• _Records_

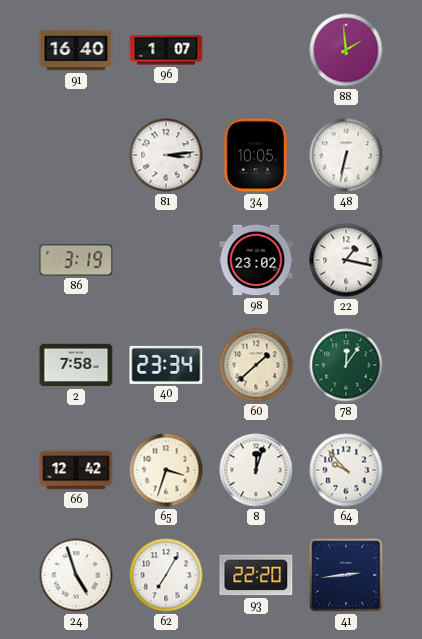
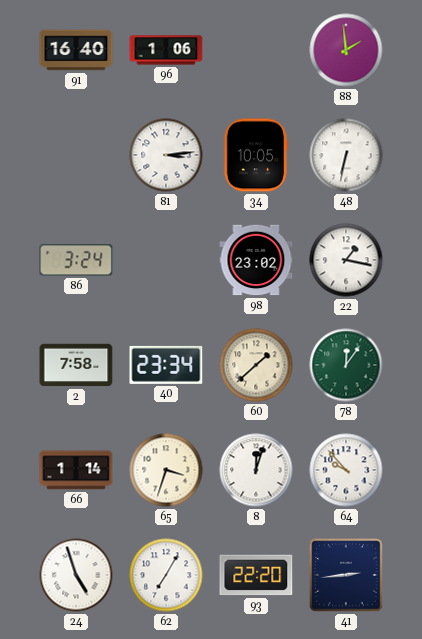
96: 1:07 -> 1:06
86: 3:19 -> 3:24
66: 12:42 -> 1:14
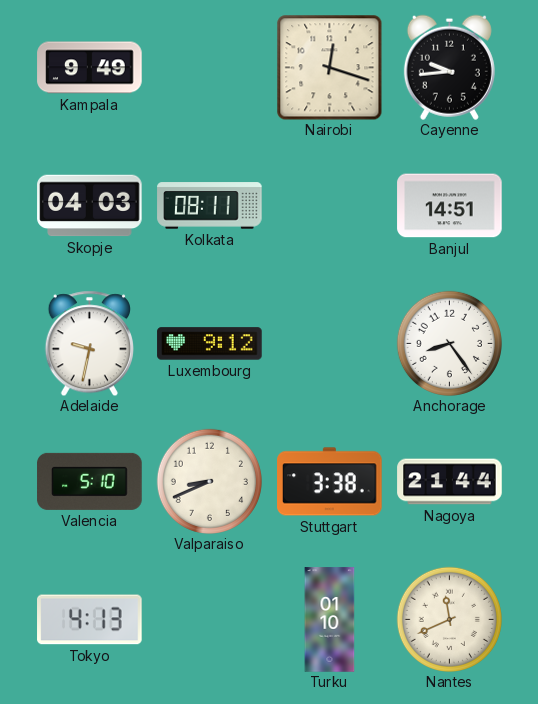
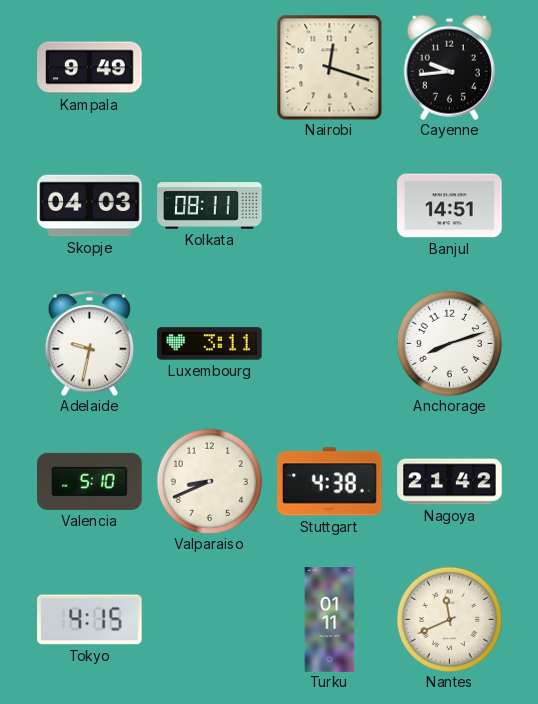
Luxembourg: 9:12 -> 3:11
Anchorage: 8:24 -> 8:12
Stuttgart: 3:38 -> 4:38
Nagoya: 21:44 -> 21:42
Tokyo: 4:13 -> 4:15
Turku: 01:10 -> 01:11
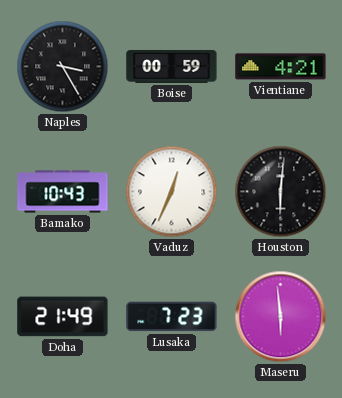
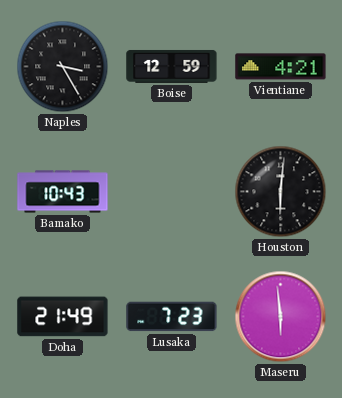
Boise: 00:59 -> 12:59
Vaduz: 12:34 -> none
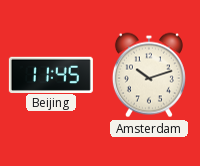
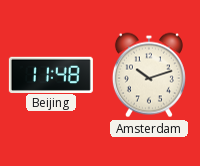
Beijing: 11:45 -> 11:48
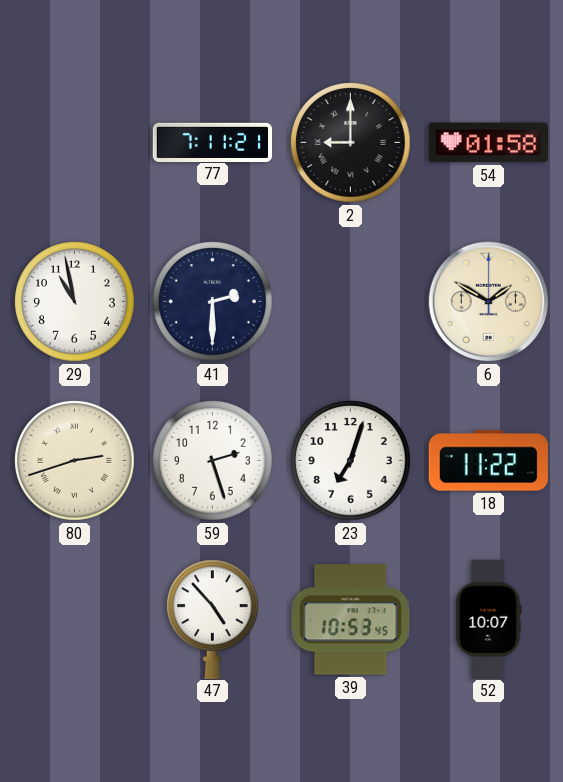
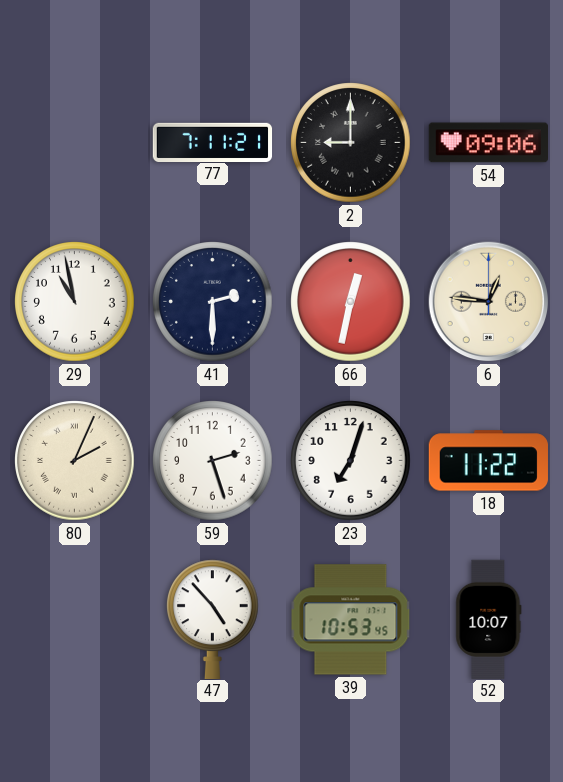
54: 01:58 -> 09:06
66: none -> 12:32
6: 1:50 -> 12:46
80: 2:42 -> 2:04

• _Exercise requirements_
Put every line of the records above into a Markdown table with the columns No. and Line, numbering the rows and skipping blank lines. Leave the pictures out of your answer.

• _Worked solution_
| No. | Line |
|---|---|
| 1 | 96: 1:07 -> 1:06 |
| 2 | 86: 3:19 -> 3:24 |
| 3 | 66: 12:42 -> 1:14 |
| 4 | Luxembourg: 9:12 -> 3:11 |
| 5 | Anchorage: 8:24 -> 8:12 |
| 6 | Stuttgart: 3:38 -> 4:38 |
| 7 | Nagoya: 21:44 -> 21:42 |
| 8 | Tokyo: 4:13 -> 4:15 |
| 9 | Turku: 01:10 -> 01:11 |
| 10 | Boise: 00:59 -> 12:59 |
| 11 | Vaduz: 12:34 -> none |
| 12 | Beijing: 11:45 -> 11:48 |
| 13 | 54: 01:58 -> 09:06 |
| 14 | 66: none -> 12:32 |
| 15 | 6: 1:50 -> 12:46 |
| 16 | 80: 2:42 -> 2:04 |